> **Exercise objective**: Each line in the listing below that includes "brown" should be counted; give the total and nothing more.

> **Data provided**:
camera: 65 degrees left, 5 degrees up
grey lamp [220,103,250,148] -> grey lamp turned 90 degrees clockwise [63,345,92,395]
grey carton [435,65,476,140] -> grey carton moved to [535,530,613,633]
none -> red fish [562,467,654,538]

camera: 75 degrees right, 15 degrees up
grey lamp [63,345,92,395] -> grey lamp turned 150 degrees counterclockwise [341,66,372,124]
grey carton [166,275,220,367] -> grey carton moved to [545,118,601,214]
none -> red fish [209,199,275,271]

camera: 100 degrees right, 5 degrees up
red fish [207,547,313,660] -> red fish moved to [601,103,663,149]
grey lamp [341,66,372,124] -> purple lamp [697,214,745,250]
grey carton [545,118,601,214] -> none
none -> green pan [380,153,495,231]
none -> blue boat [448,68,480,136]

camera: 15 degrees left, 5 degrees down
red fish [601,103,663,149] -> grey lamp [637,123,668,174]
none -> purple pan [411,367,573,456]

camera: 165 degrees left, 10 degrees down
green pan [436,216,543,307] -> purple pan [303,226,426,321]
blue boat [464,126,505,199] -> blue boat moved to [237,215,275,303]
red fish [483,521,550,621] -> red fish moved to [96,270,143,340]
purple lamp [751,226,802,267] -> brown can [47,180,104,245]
==
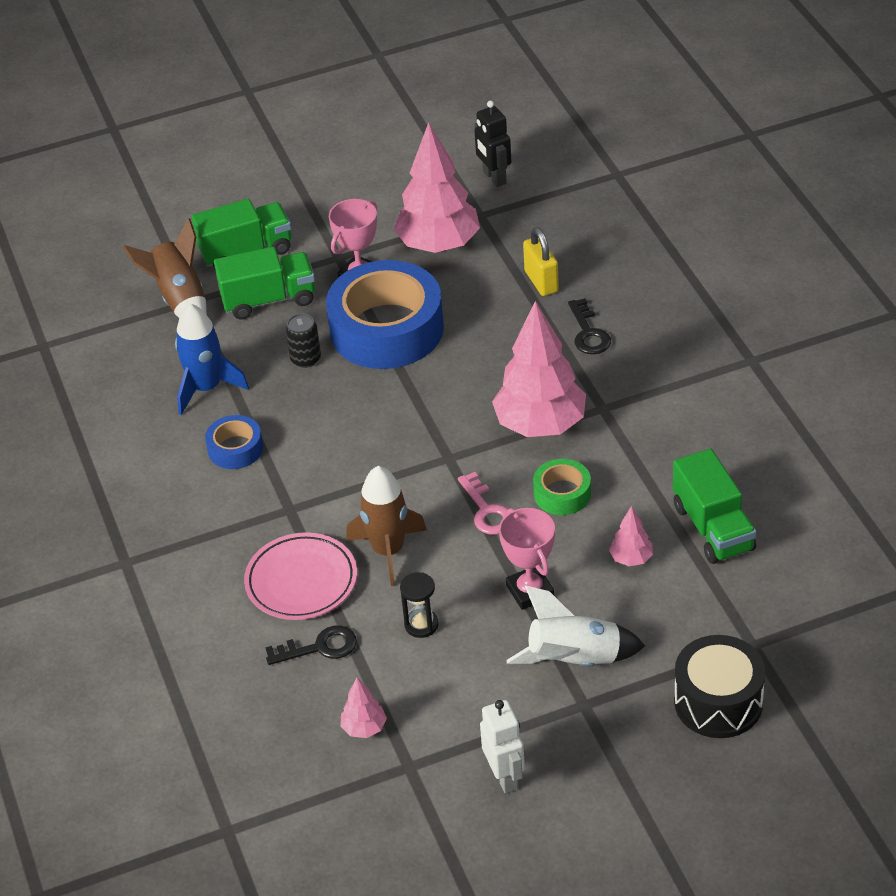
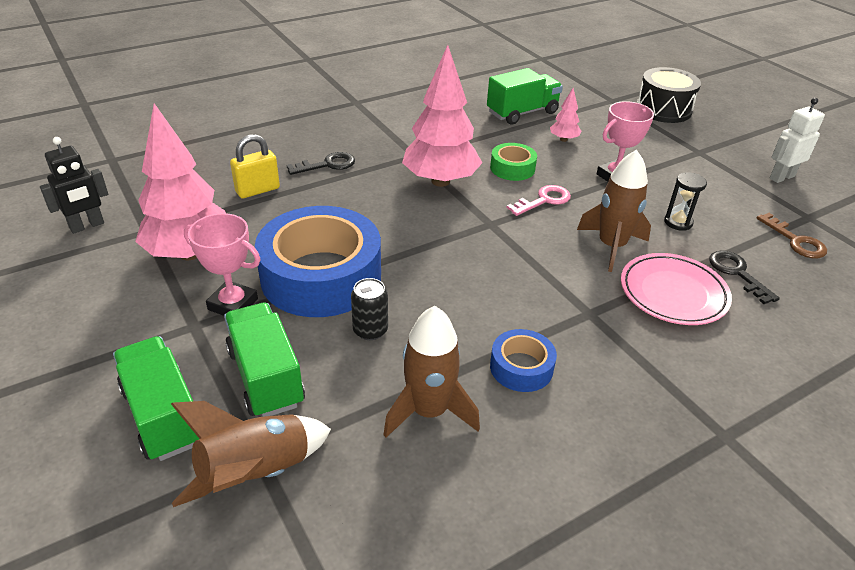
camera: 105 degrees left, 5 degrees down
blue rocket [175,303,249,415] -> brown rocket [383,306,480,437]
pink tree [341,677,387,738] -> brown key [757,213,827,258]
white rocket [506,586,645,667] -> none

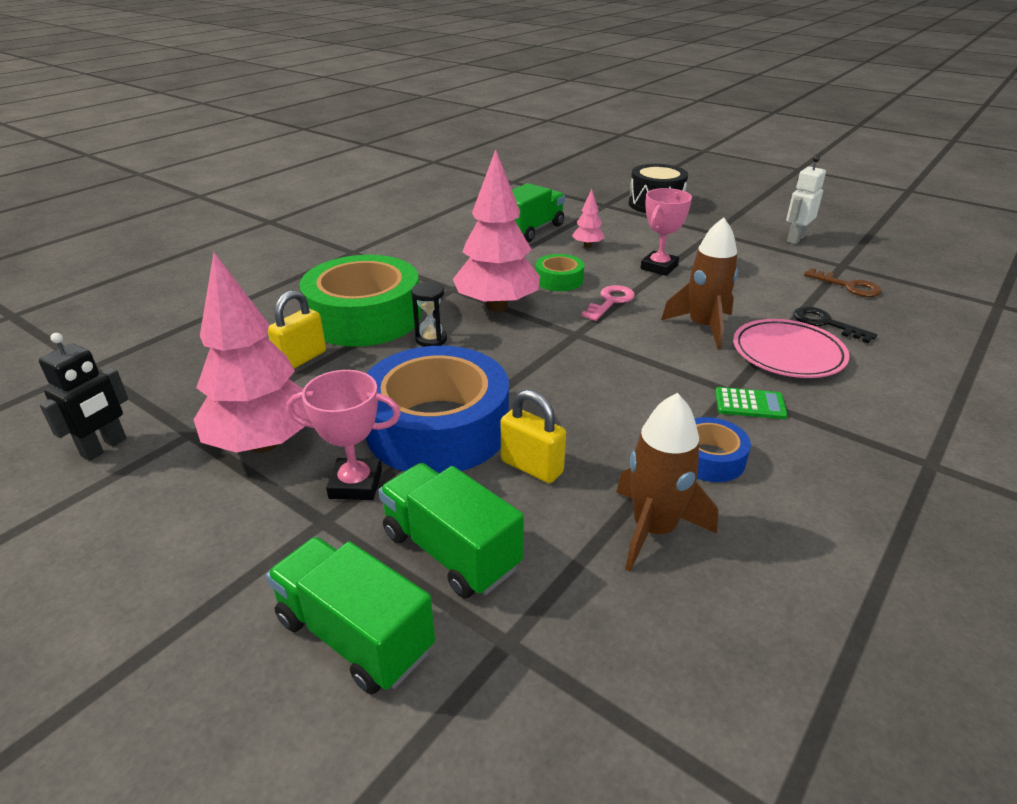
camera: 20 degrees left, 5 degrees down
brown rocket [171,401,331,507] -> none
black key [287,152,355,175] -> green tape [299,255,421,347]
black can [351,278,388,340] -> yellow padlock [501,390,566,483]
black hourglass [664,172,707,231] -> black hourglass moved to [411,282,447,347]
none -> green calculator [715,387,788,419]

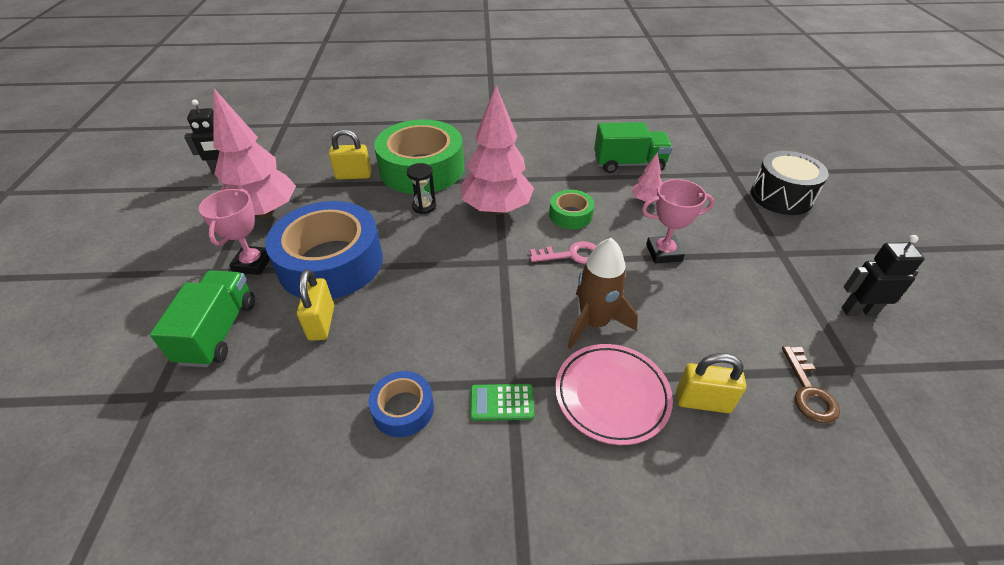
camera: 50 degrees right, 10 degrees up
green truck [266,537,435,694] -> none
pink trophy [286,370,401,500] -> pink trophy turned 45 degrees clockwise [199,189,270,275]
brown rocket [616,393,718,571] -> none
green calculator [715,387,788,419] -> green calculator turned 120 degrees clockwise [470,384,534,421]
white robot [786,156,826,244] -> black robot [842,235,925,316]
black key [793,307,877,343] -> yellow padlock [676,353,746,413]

> **Solved problem**: 5